ACTIVITY:
Nothing outside the range is wanted. Repeat exactly the lines below from the one with "(310, 190) = (483, 235): red" through the one with "(757, 251) = (474, 548): red".

MATERIAL FOR THIS TASK:
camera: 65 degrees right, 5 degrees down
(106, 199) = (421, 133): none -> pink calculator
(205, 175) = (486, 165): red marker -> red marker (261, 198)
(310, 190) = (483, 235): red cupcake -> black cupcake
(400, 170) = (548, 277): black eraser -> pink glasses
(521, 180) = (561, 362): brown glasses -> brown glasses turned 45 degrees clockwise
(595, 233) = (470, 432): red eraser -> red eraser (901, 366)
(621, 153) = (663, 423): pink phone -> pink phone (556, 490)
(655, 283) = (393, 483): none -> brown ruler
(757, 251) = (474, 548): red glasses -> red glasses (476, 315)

--

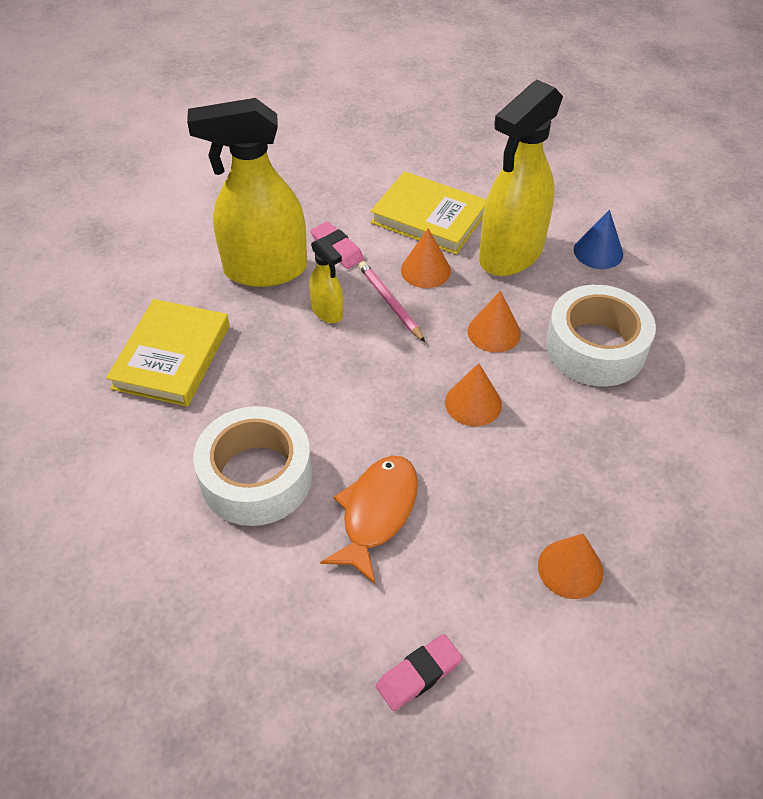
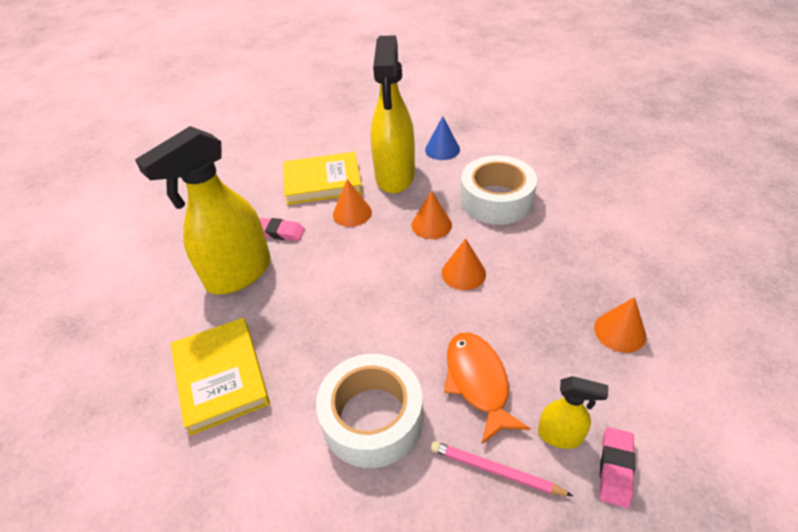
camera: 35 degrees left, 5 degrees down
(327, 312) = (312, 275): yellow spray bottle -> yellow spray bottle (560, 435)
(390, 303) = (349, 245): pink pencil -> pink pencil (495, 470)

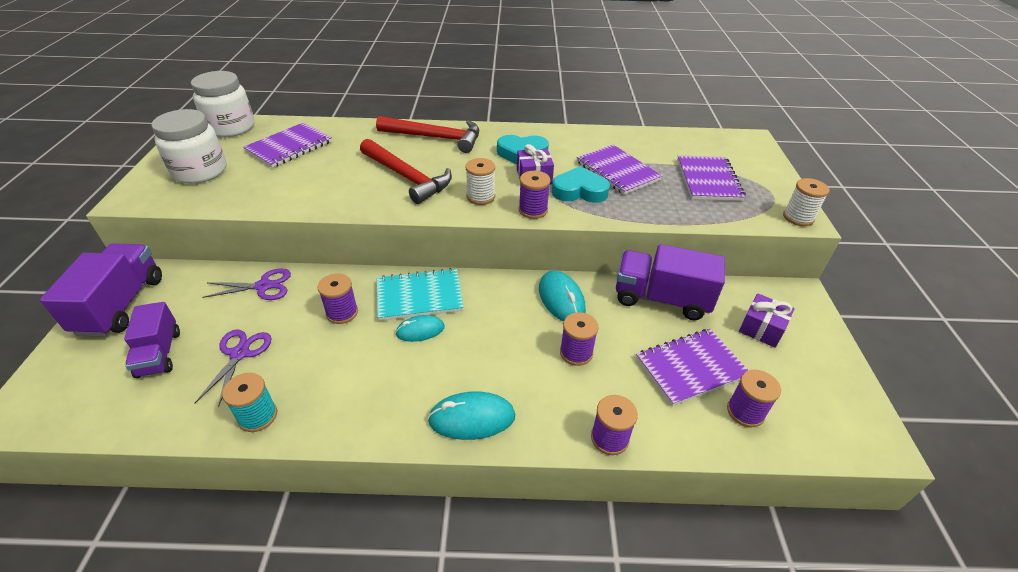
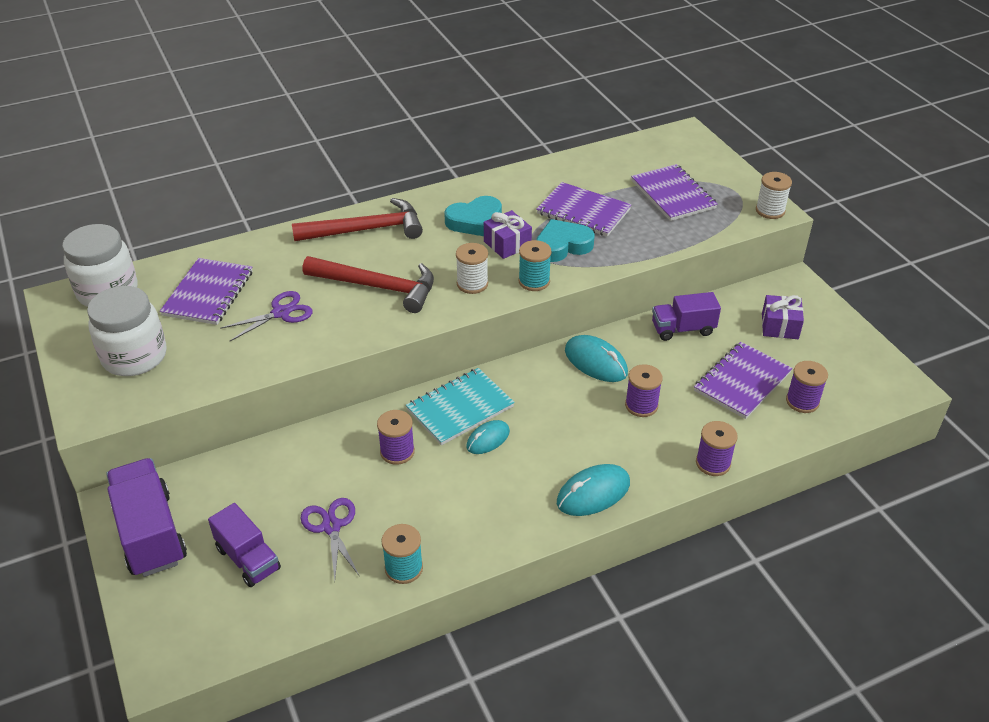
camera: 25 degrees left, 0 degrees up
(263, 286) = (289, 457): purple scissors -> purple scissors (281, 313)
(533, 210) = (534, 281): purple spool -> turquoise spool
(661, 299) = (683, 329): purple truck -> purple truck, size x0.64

---

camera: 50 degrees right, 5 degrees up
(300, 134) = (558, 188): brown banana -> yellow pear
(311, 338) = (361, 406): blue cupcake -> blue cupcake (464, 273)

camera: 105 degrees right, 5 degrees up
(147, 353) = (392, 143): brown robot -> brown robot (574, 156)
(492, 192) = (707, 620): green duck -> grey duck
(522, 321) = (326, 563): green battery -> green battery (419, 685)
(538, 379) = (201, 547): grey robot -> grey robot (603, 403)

TASK OUTPUT:
(310, 190) = (483, 235): red cupcake -> black cupcake
(400, 170) = (548, 277): black eraser -> pink glasses
(521, 180) = (561, 362): brown glasses -> brown glasses turned 45 degrees clockwise
(595, 233) = (470, 432): red eraser -> red eraser (901, 366)
(621, 153) = (663, 423): pink phone -> pink phone (556, 490)
(655, 283) = (393, 483): none -> brown ruler
(757, 251) = (474, 548): red glasses -> red glasses (476, 315)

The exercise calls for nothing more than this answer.